→ WORK REQUEST
Your answer should consist of each line below that contains the string "green".

→ EXTRACTED INFORMATION
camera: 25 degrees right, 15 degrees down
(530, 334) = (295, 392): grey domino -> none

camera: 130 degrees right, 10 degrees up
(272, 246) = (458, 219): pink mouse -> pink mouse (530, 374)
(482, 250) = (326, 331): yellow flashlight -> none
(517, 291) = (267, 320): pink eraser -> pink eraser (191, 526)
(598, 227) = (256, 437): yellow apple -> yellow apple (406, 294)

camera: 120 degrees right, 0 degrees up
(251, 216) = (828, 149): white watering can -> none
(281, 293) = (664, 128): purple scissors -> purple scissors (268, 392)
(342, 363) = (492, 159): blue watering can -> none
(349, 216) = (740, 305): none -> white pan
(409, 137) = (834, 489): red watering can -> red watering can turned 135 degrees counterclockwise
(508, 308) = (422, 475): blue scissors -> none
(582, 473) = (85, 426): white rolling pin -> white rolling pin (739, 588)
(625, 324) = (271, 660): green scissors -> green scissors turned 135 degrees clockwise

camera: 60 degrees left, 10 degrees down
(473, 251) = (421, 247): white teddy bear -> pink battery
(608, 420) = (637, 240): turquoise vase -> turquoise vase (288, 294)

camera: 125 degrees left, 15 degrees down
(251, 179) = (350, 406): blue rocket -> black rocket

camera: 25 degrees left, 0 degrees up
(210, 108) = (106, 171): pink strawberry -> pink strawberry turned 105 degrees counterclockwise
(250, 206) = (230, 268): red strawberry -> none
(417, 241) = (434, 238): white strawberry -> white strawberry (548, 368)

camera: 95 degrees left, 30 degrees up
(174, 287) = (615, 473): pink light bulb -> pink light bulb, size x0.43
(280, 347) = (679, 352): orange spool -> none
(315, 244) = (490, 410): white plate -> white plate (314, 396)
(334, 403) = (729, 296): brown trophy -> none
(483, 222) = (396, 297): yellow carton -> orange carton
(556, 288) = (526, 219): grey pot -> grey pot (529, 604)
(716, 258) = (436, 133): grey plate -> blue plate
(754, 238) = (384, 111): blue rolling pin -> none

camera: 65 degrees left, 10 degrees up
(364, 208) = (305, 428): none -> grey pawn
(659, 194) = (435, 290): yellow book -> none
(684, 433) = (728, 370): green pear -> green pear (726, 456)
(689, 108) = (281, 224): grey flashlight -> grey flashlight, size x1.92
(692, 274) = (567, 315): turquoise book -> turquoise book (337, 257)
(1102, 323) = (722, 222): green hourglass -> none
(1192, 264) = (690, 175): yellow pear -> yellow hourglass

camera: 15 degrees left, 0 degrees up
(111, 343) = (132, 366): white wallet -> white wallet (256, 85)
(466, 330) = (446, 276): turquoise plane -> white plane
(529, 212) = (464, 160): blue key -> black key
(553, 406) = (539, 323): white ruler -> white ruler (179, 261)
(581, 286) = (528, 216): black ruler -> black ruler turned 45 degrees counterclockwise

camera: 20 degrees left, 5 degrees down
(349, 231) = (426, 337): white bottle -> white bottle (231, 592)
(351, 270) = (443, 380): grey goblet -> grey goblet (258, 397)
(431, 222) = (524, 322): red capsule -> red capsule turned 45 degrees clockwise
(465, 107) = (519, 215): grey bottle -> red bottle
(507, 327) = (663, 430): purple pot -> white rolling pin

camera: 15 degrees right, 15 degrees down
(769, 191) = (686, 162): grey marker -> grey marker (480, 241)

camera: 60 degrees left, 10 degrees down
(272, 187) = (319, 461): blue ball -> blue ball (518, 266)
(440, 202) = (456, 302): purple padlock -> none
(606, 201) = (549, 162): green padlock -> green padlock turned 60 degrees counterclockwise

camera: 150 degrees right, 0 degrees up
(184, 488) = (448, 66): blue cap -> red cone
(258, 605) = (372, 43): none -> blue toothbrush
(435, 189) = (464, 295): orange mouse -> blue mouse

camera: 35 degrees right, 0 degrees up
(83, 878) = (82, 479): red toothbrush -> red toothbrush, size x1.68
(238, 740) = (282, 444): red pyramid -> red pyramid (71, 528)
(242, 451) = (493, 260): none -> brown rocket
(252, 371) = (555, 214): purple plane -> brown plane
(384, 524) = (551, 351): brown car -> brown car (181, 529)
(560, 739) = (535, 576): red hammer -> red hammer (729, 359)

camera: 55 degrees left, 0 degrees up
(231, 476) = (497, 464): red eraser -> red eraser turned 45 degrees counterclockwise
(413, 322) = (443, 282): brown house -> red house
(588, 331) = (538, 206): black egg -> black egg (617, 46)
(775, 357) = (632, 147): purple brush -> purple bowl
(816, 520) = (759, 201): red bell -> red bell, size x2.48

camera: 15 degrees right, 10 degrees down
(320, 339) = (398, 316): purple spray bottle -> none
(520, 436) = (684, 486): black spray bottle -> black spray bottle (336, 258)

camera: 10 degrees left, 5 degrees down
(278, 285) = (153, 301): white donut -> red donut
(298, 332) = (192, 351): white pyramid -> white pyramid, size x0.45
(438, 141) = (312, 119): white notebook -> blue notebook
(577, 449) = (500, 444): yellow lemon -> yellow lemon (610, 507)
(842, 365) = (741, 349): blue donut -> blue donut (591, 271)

→ COMPLETED EXERCISE
(625, 324) = (271, 660): green scissors -> green scissors turned 135 degrees clockwise
(684, 433) = (728, 370): green pear -> green pear (726, 456)
(1102, 323) = (722, 222): green hourglass -> none
(606, 201) = (549, 162): green padlock -> green padlock turned 60 degrees counterclockwise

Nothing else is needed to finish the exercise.